*** Material supplied ***
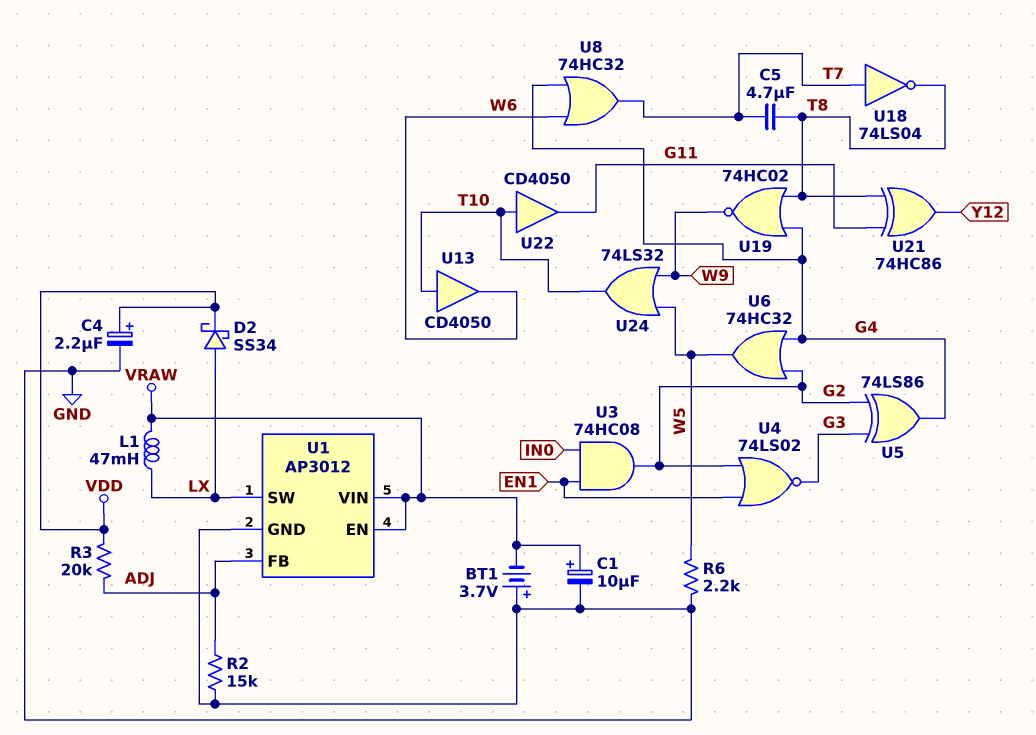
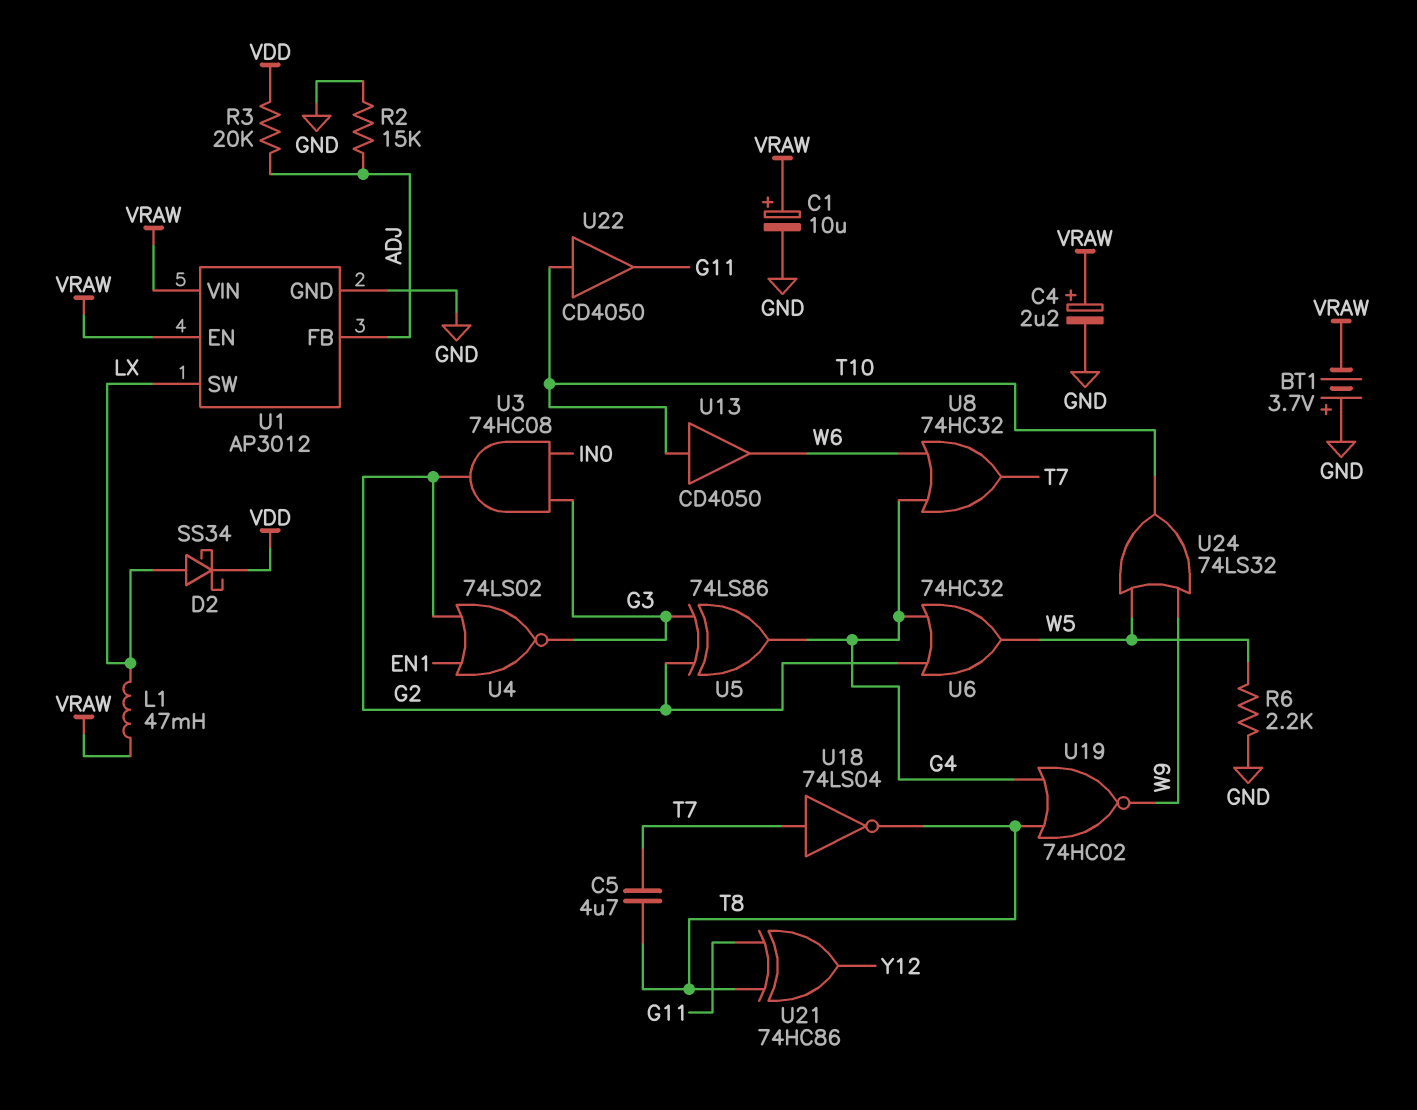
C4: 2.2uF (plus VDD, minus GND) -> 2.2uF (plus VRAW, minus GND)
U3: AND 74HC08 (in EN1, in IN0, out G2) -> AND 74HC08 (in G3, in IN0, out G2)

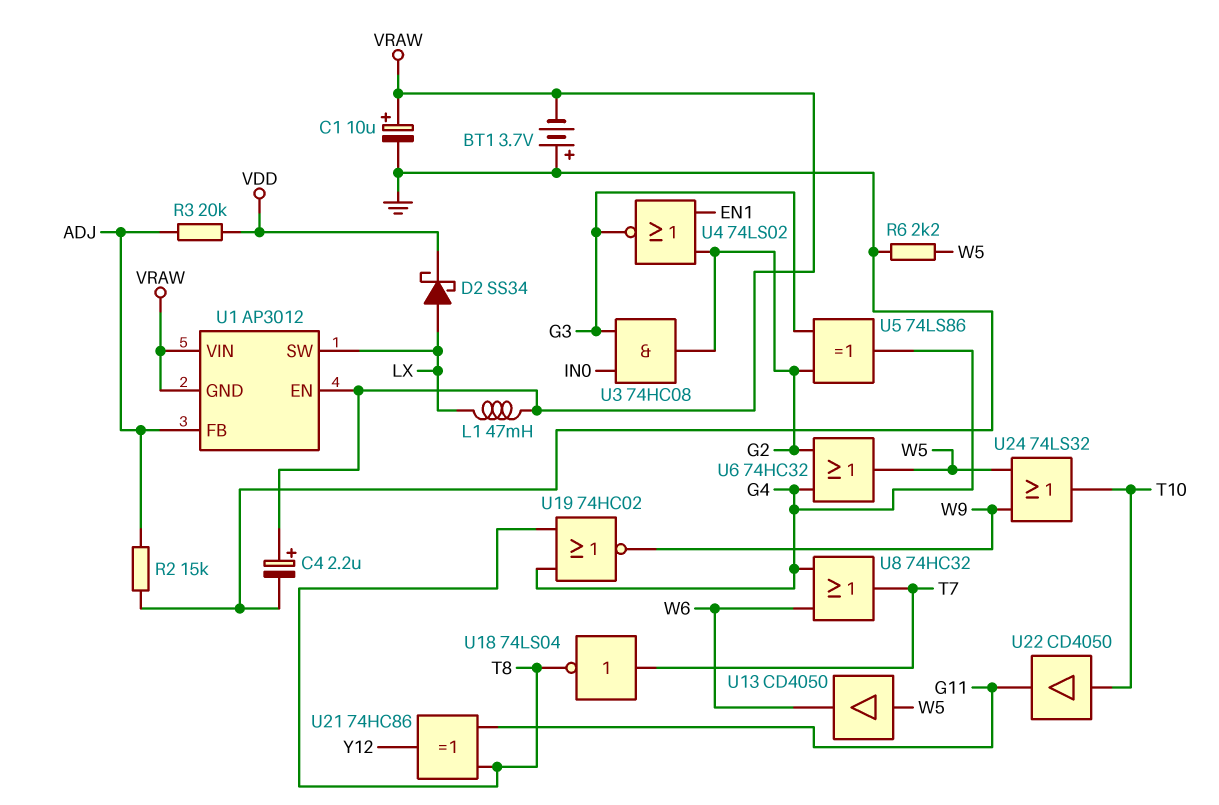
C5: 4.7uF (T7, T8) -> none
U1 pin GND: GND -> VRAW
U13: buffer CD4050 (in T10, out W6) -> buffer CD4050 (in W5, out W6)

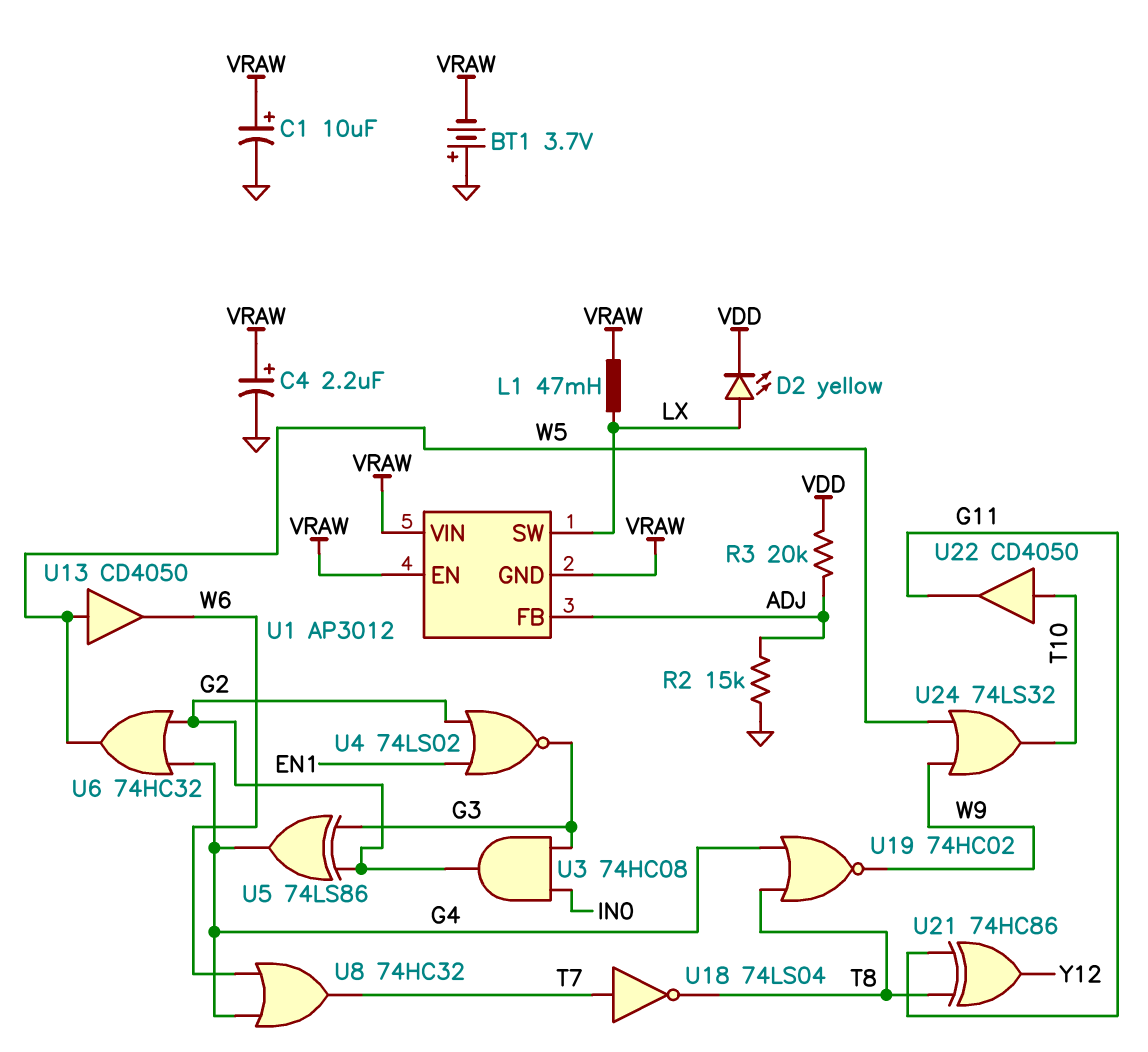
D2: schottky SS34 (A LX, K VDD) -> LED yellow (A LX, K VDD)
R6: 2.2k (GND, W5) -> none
***
*** Material supplied ***
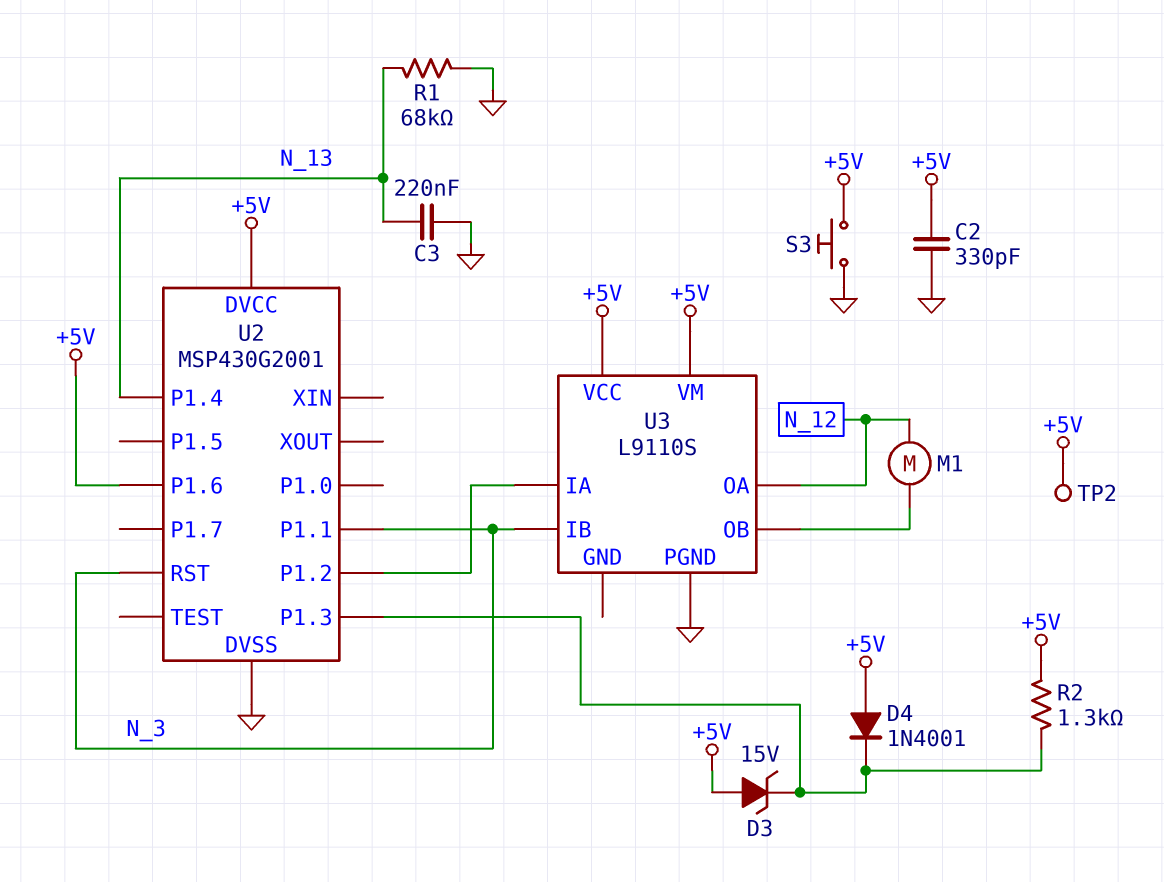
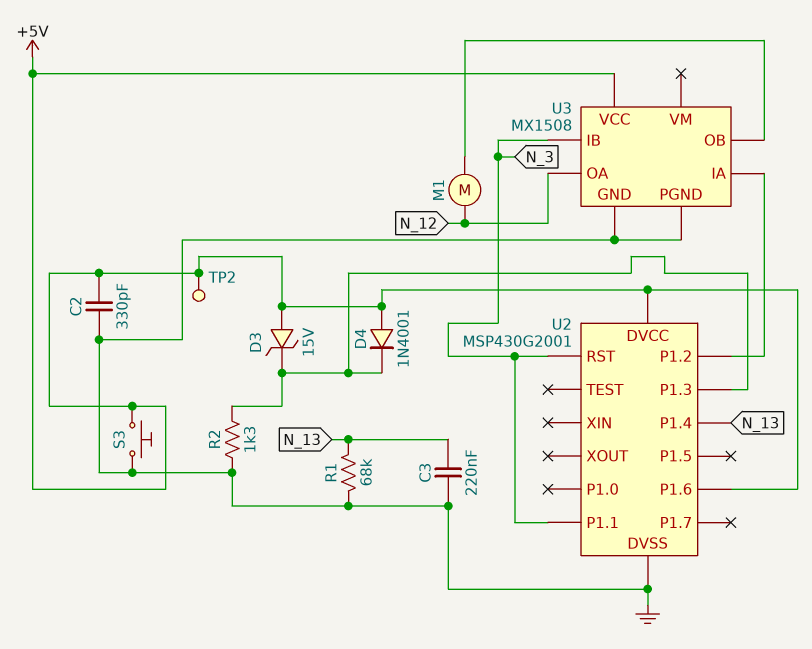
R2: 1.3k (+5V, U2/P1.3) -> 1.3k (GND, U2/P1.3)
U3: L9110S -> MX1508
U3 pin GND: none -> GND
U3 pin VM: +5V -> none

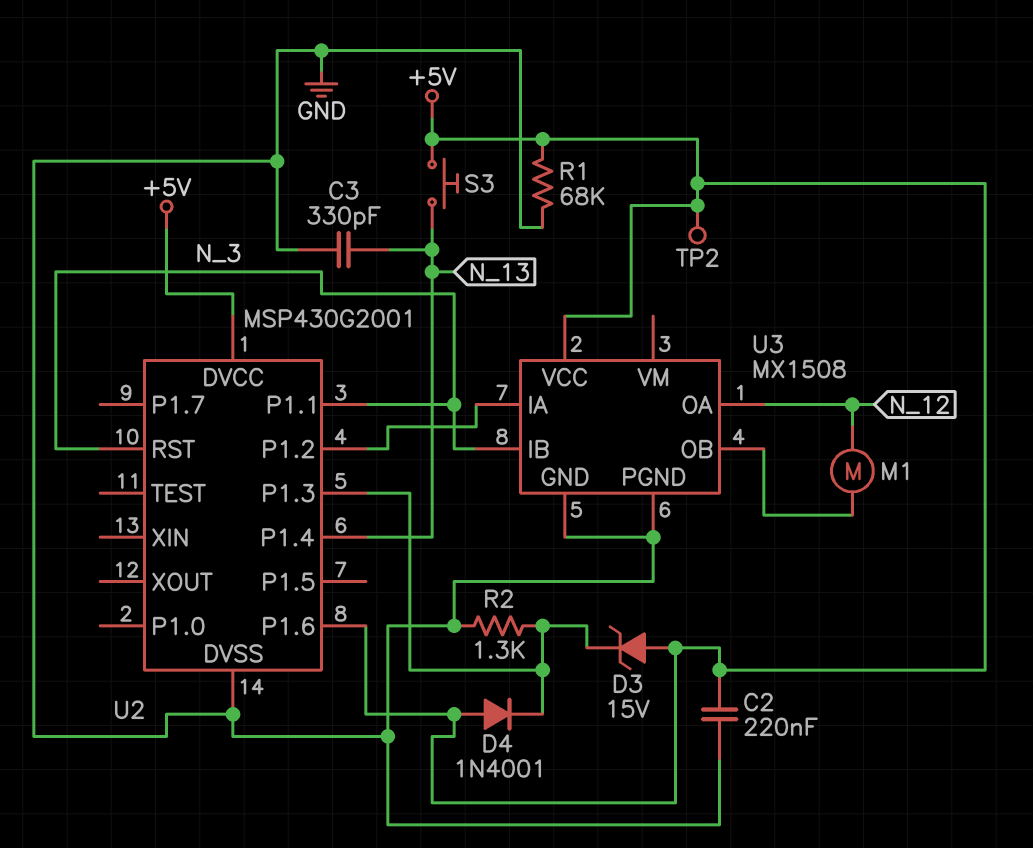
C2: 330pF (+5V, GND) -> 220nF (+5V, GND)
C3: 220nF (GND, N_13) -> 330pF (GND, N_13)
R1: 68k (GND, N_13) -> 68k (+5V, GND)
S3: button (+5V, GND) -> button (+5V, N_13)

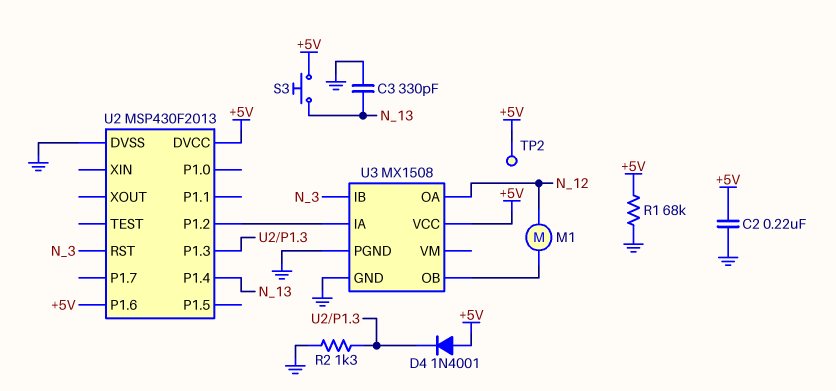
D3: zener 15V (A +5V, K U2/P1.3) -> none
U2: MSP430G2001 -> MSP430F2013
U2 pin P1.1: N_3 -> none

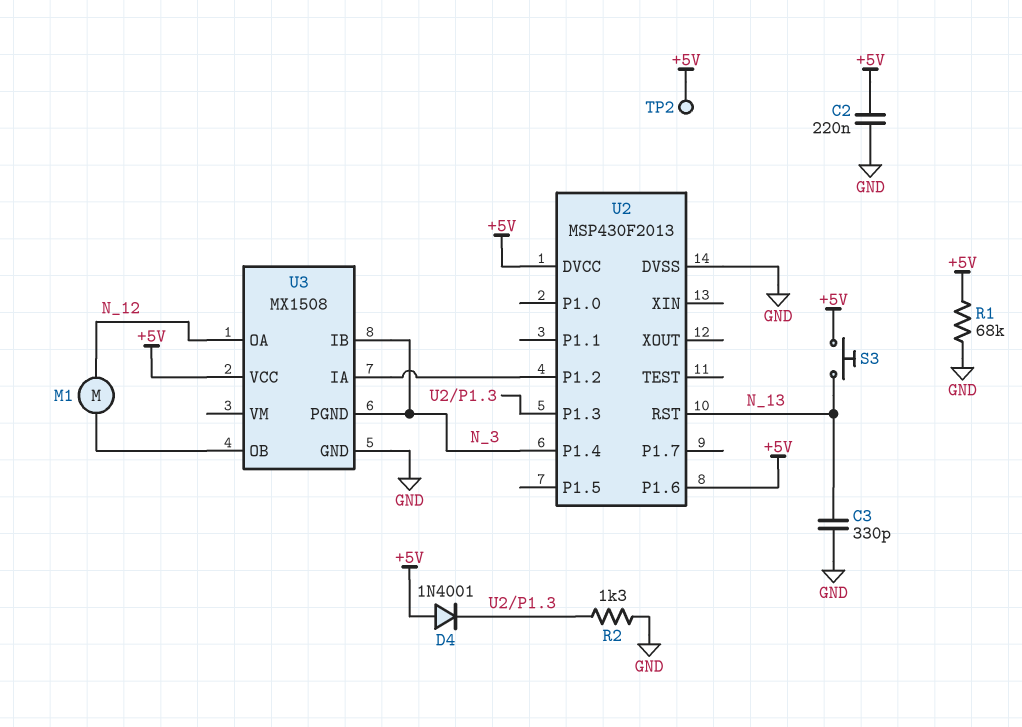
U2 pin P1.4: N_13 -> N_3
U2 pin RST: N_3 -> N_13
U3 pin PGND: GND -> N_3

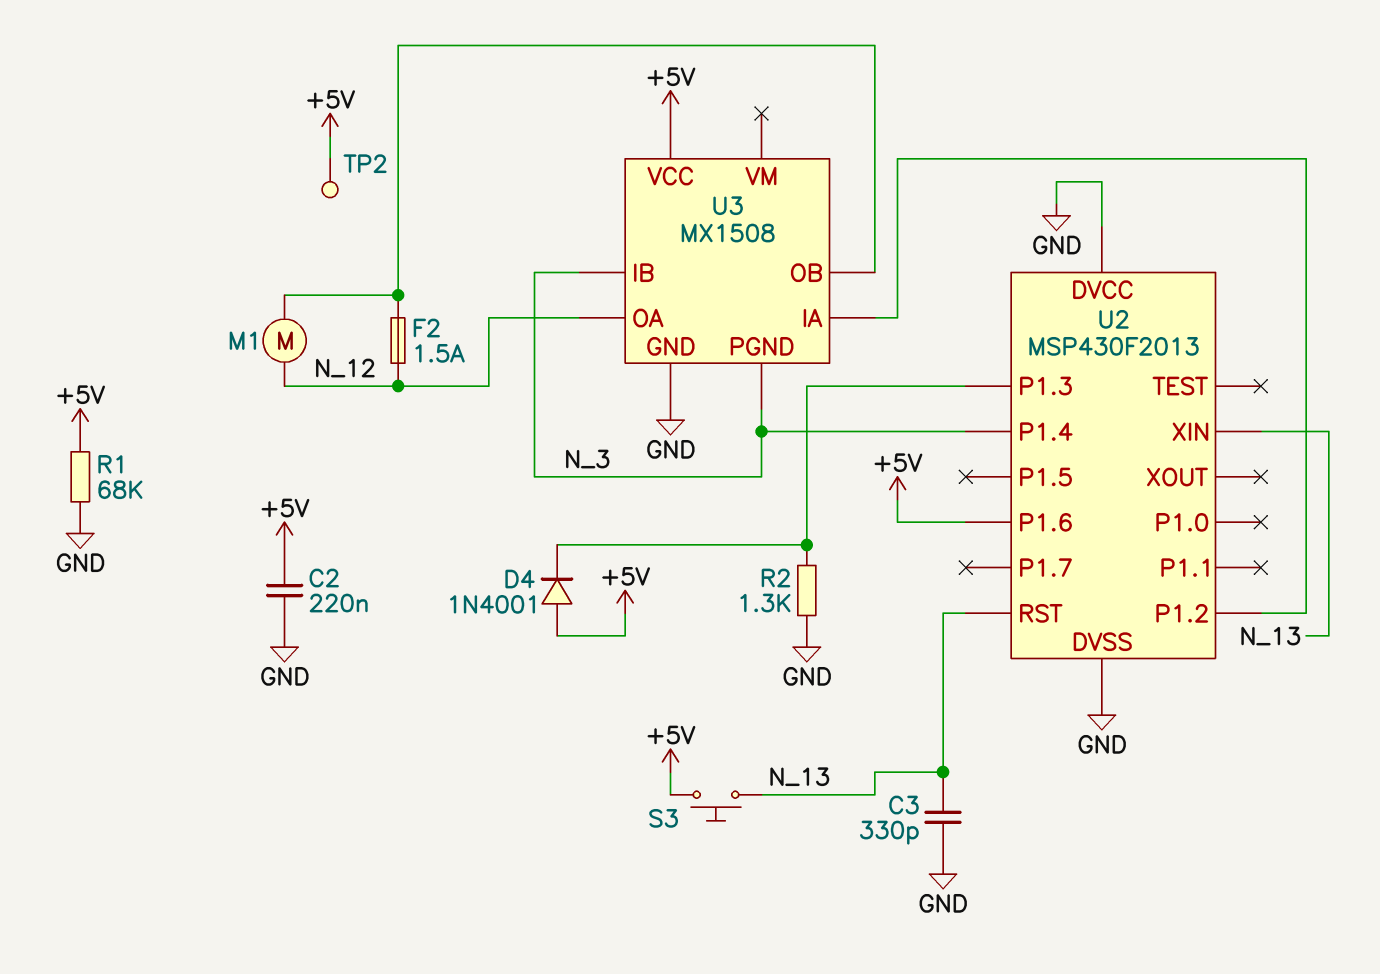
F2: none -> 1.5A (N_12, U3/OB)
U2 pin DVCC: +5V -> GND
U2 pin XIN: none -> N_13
***
◆ What the task asks: Give the tally of lines in the listing above that contain the string "VRAW", with nothing besides it.

◆ Answer space: 2